MATERIAL TO PROCESS
-----
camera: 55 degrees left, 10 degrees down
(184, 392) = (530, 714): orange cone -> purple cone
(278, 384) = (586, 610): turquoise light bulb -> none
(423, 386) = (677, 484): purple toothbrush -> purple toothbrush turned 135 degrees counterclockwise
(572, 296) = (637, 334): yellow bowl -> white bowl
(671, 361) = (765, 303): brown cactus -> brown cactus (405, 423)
-----
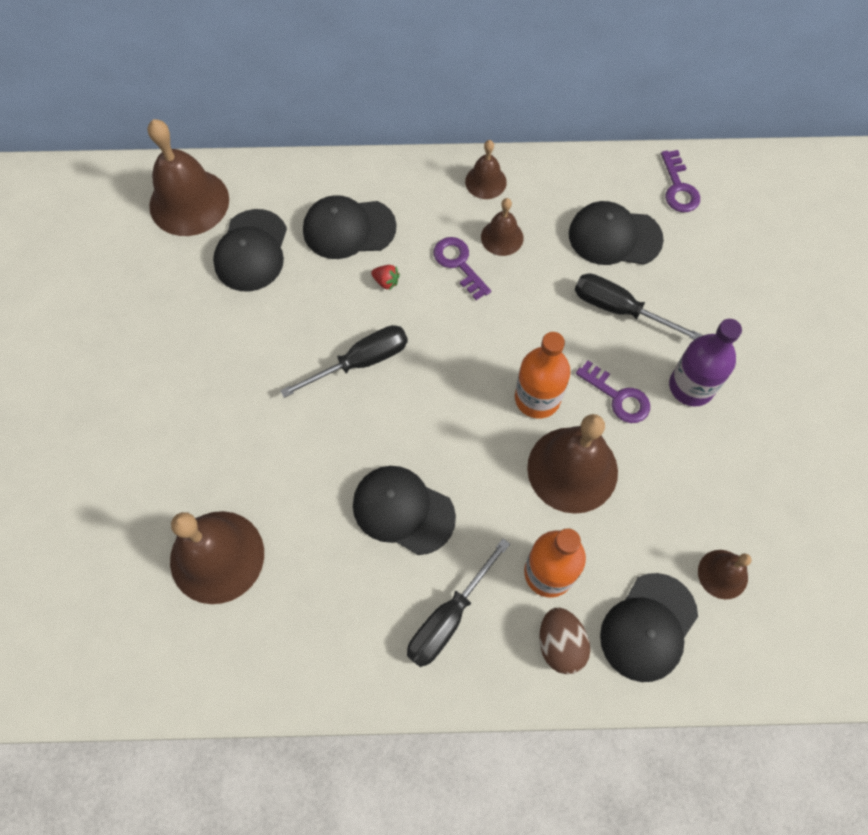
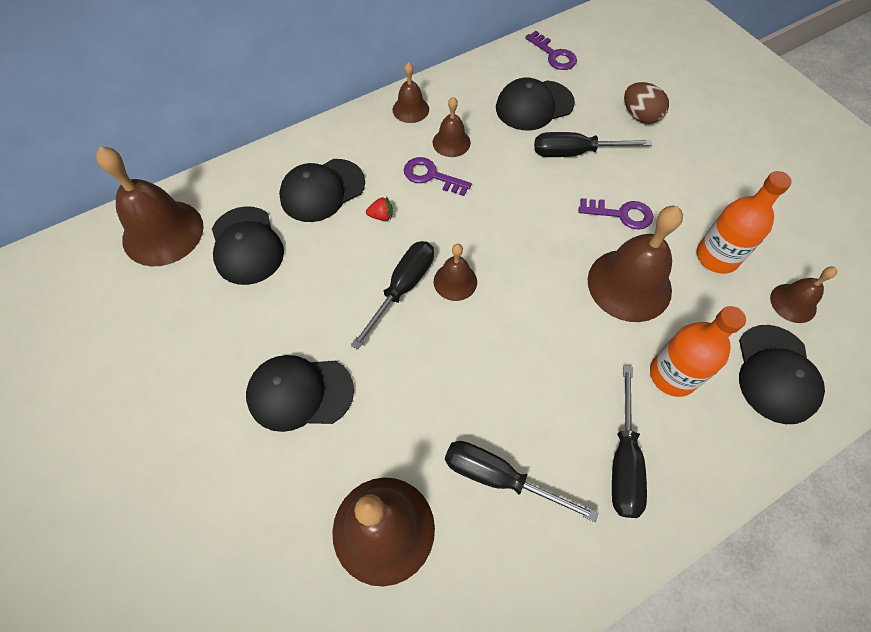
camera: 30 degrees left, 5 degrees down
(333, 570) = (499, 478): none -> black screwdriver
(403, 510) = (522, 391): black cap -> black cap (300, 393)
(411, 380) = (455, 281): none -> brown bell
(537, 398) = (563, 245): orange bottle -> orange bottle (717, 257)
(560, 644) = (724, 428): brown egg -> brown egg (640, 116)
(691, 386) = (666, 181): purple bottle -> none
-----
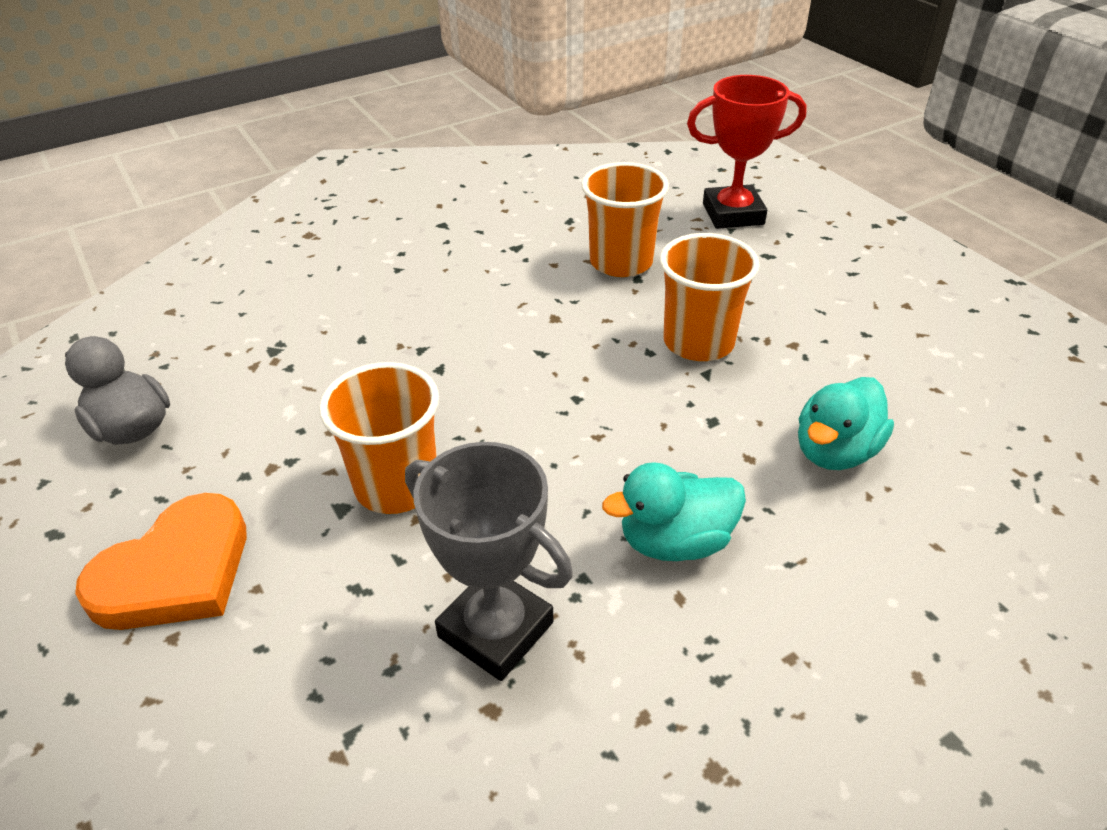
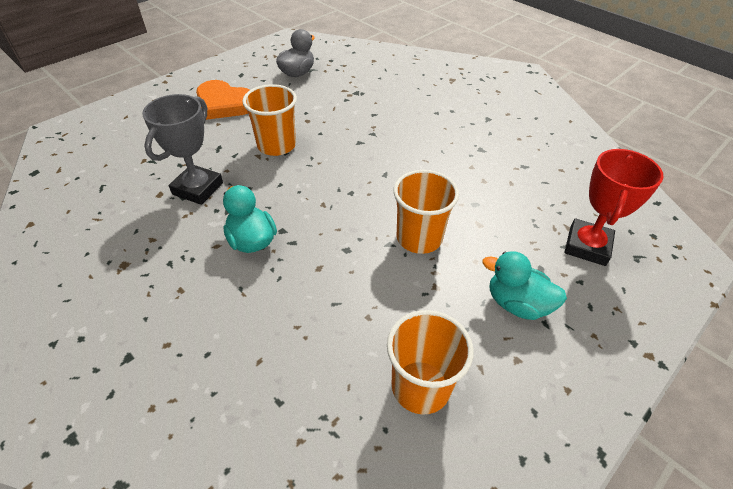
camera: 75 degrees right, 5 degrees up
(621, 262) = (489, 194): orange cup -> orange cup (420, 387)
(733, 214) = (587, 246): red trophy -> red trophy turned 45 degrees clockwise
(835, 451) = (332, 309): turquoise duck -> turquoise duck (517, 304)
-----
Within the listing above, extract exactly the lines from the line with "(537, 398) = (563, 245): orange" to the line with "(691, 386) = (666, 181): purple", the two named lines included, and no others.

OUTPUT
(537, 398) = (563, 245): orange bottle -> orange bottle (717, 257)
(560, 644) = (724, 428): brown egg -> brown egg (640, 116)
(691, 386) = (666, 181): purple bottle -> none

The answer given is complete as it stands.